Information shown:
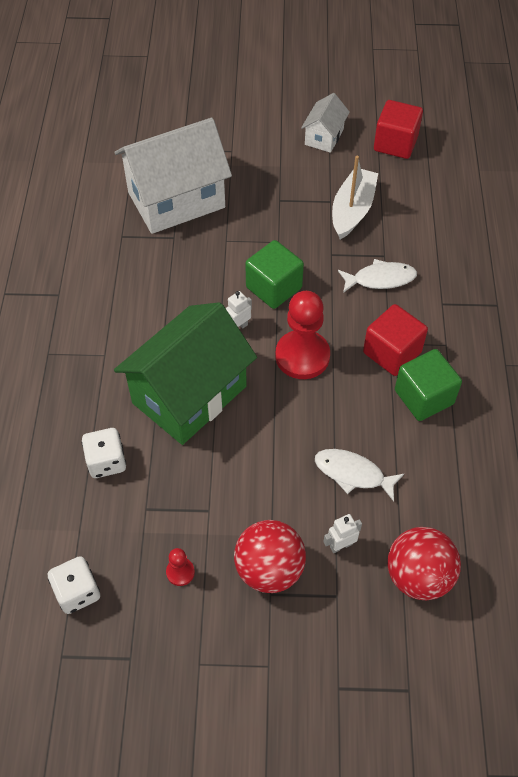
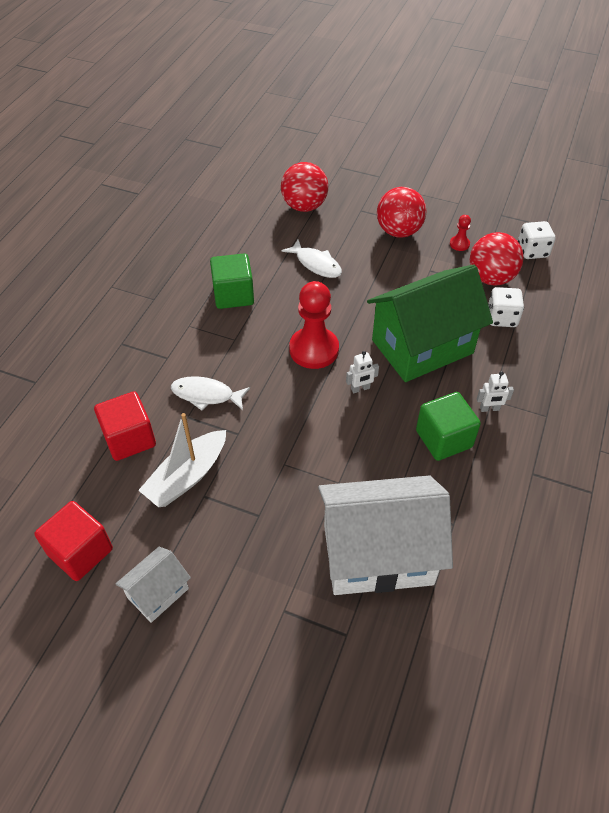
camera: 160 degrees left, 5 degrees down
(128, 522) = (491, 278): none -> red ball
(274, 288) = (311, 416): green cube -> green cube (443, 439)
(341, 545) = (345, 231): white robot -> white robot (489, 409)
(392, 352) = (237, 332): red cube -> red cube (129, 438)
* * *
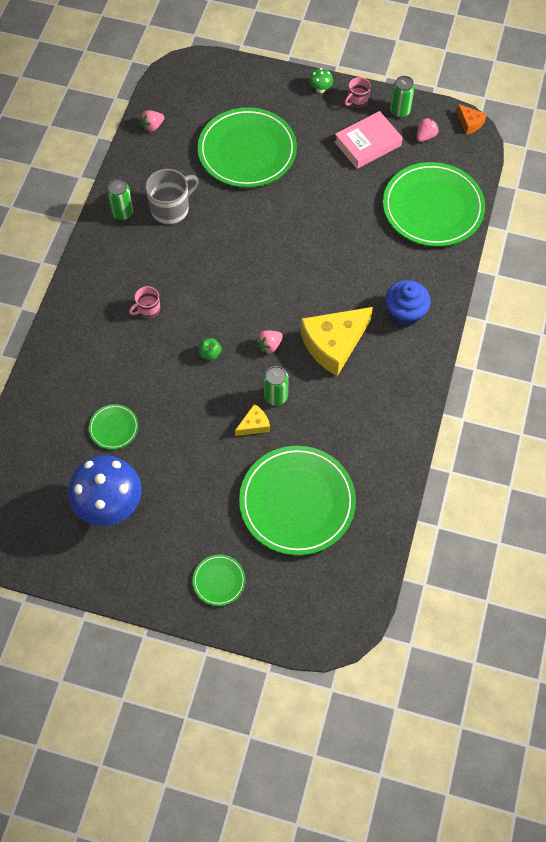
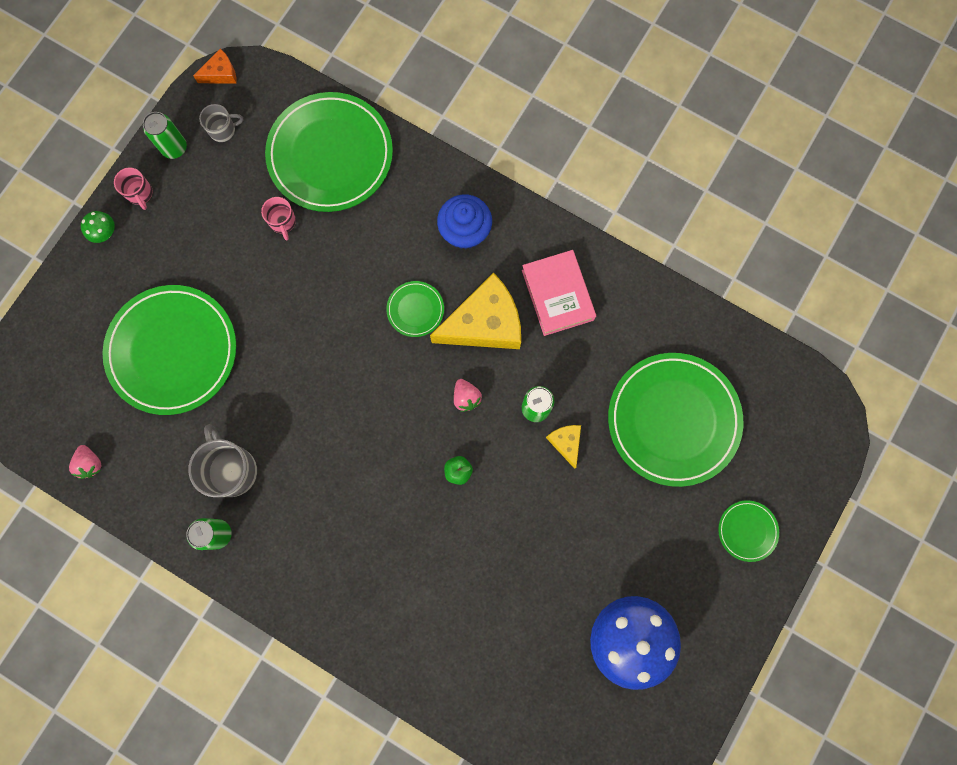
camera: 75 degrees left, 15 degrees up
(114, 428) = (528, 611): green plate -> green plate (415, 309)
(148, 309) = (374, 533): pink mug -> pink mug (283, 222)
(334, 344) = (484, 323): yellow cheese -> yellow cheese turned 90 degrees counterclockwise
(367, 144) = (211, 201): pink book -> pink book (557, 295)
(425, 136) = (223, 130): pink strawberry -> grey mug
==
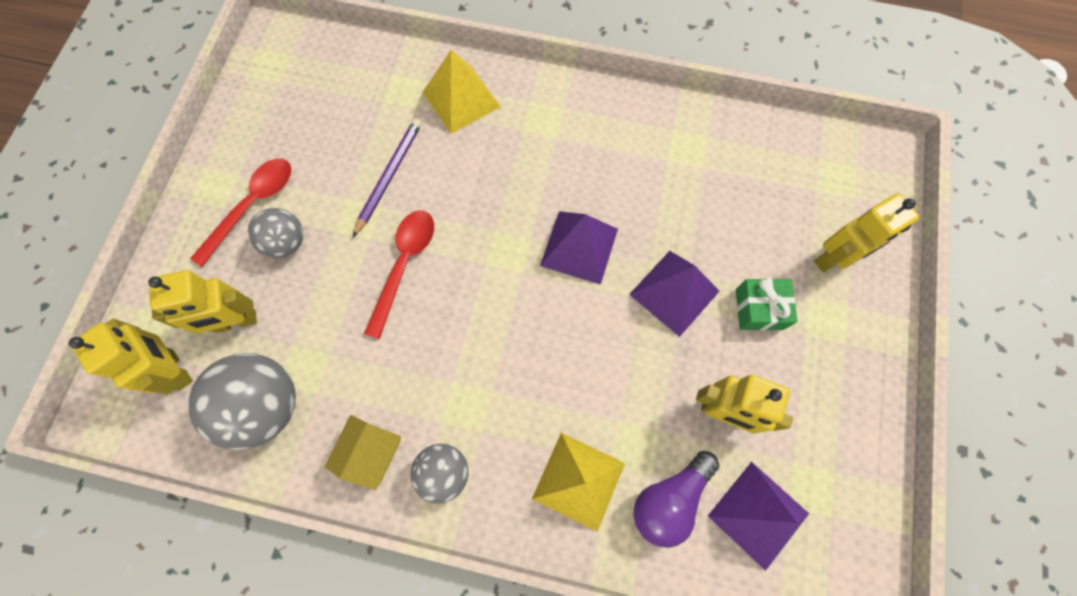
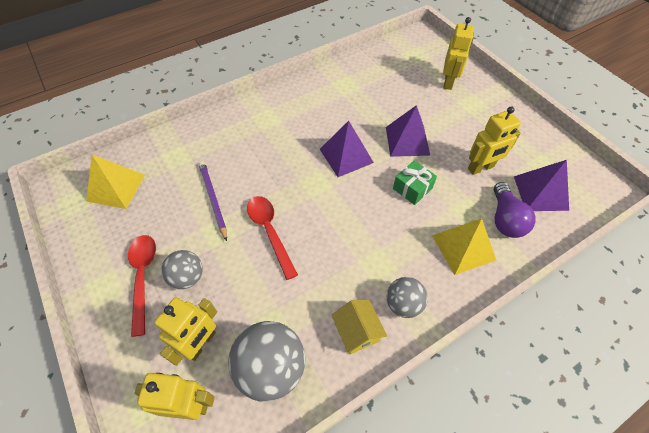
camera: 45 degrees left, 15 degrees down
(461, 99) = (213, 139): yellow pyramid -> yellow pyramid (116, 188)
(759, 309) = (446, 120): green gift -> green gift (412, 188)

Work instruction:
Both the line containing "camera: 160 degrees left, 5 degrees down" and the line containing "(392, 352) = (237, 332): red" belong in the answer. Print them and every line above that falls between them exactly, and no others.

Answer to this problem:
camera: 160 degrees left, 5 degrees down
(128, 522) = (491, 278): none -> red ball
(274, 288) = (311, 416): green cube -> green cube (443, 439)
(341, 545) = (345, 231): white robot -> white robot (489, 409)
(392, 352) = (237, 332): red cube -> red cube (129, 438)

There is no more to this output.